Work required -> If a line in the entries below contains "degrees", copy it.
·····
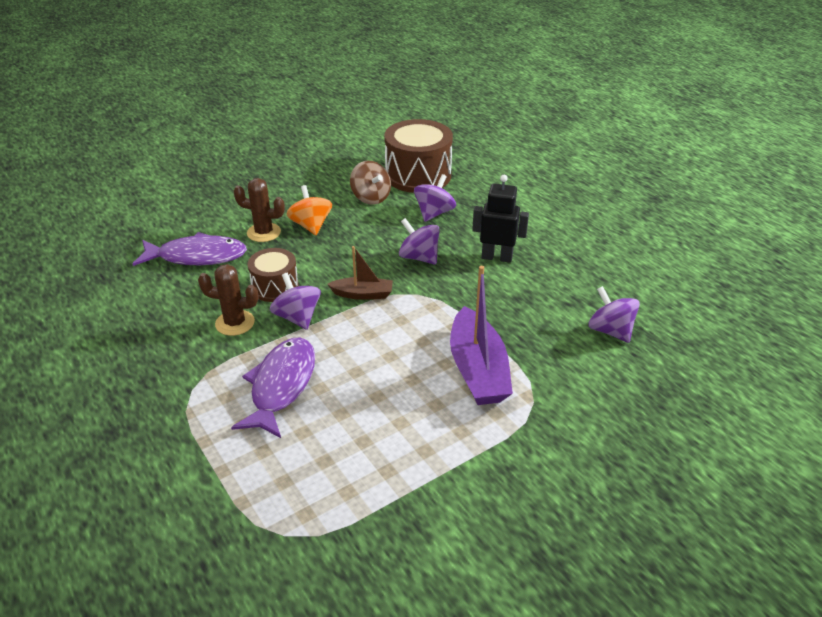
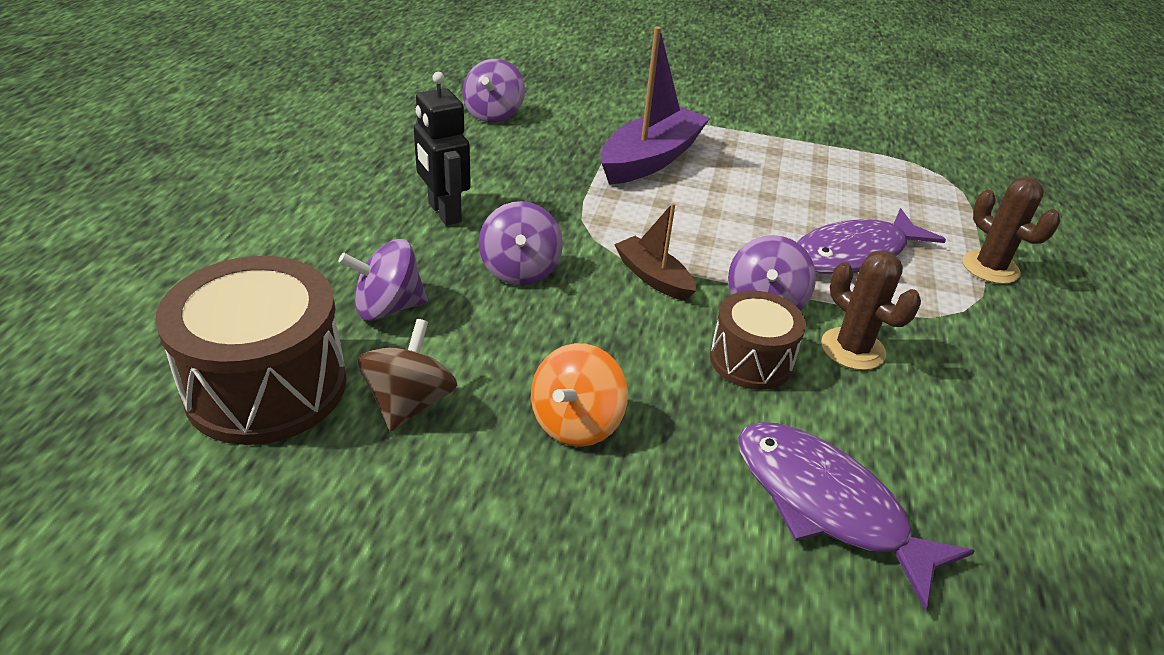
camera: 135 degrees left, 0 degrees up
(264, 232) = (666, 469): brown cactus -> brown cactus (990, 267)

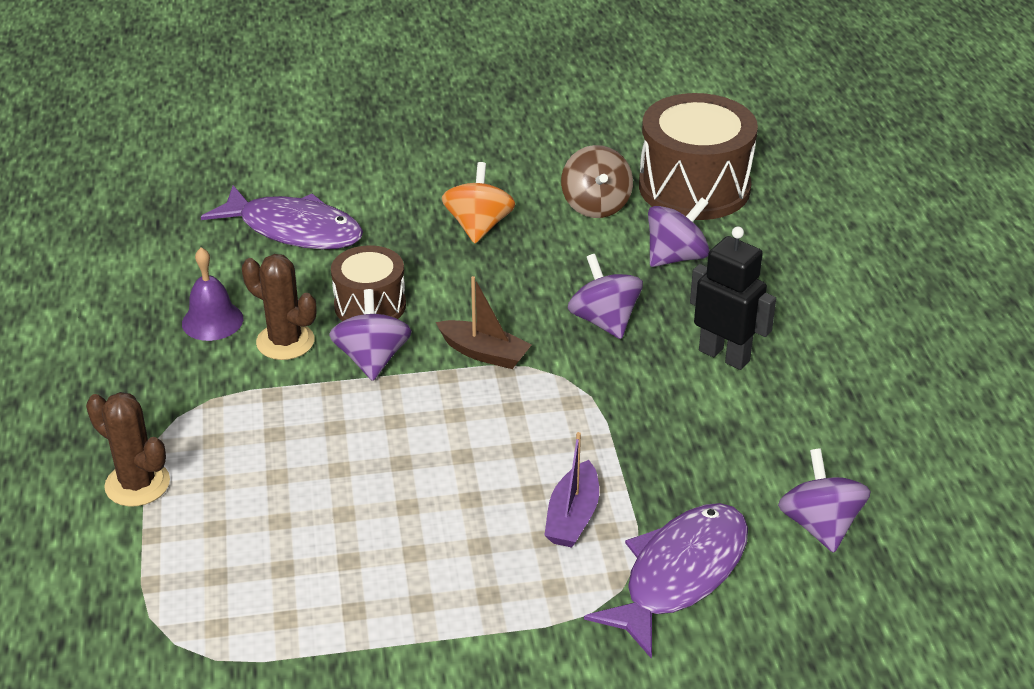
camera: 160 degrees right, 0 degrees up
(650, 159) = (572, 516): purple boat -> purple boat, size x0.55
(855, 255) = (291, 449): purple fish -> purple fish (679, 575)
(937, 399) = (212, 321): none -> purple bell

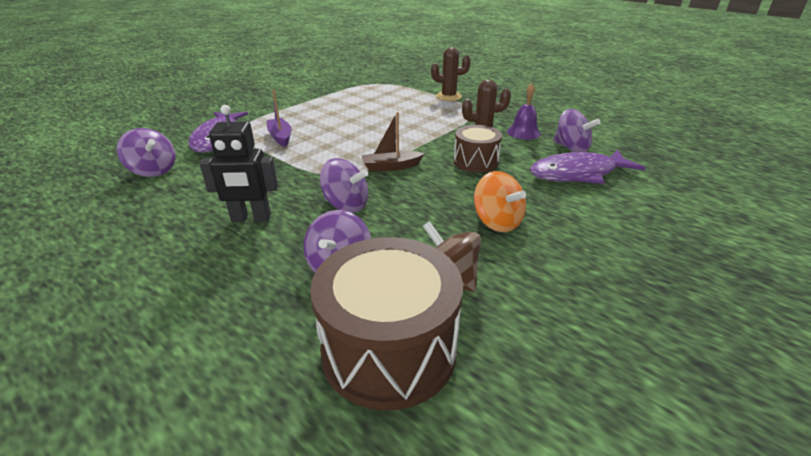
camera: 140 degrees right, 5 degrees down
(372, 359) = (437, 146): purple spinning top -> purple spinning top (571, 148)

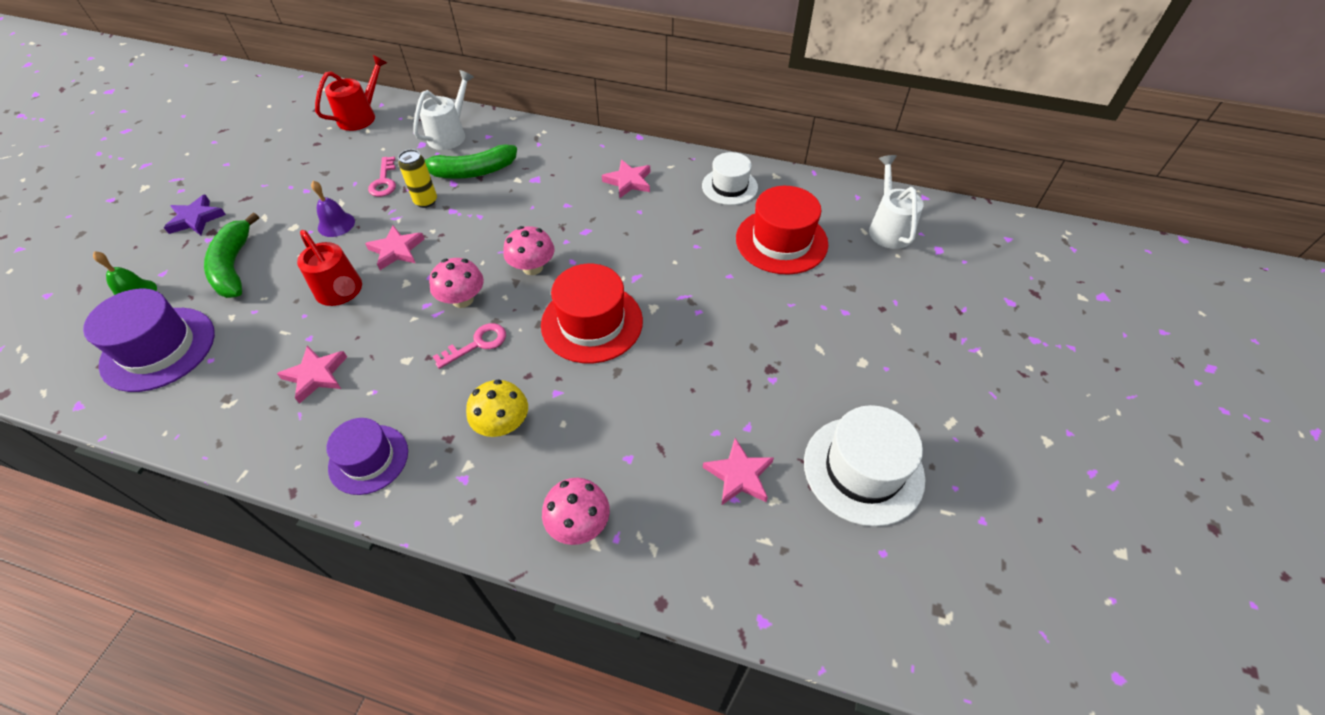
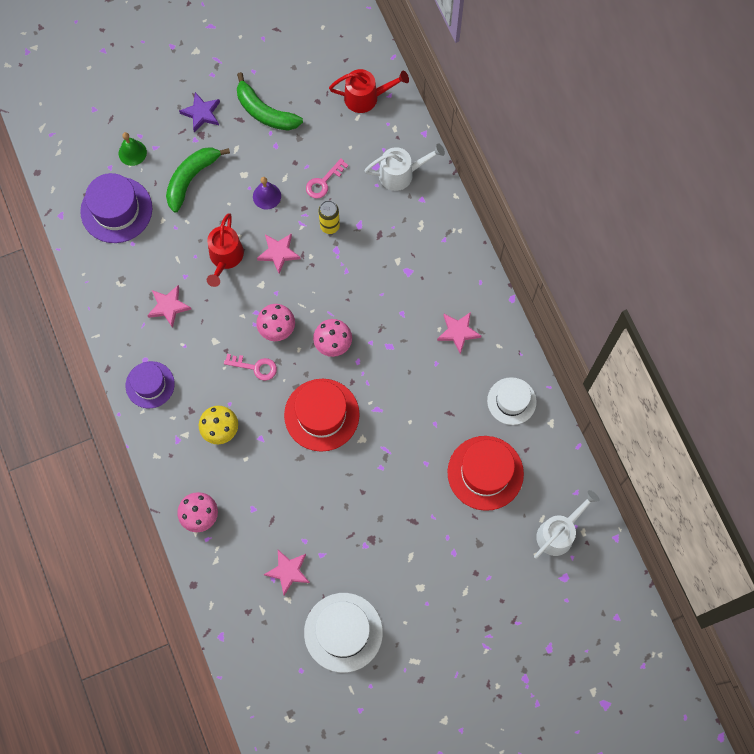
camera: 50 degrees right, 20 degrees up
(472, 171) = (379, 225): green banana -> green banana (265, 112)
·····
Written answer ->
camera: 135 degrees left, 0 degrees up
camera: 160 degrees right, 0 degrees up
camera: 140 degrees right, 5 degrees down
camera: 50 degrees right, 20 degrees up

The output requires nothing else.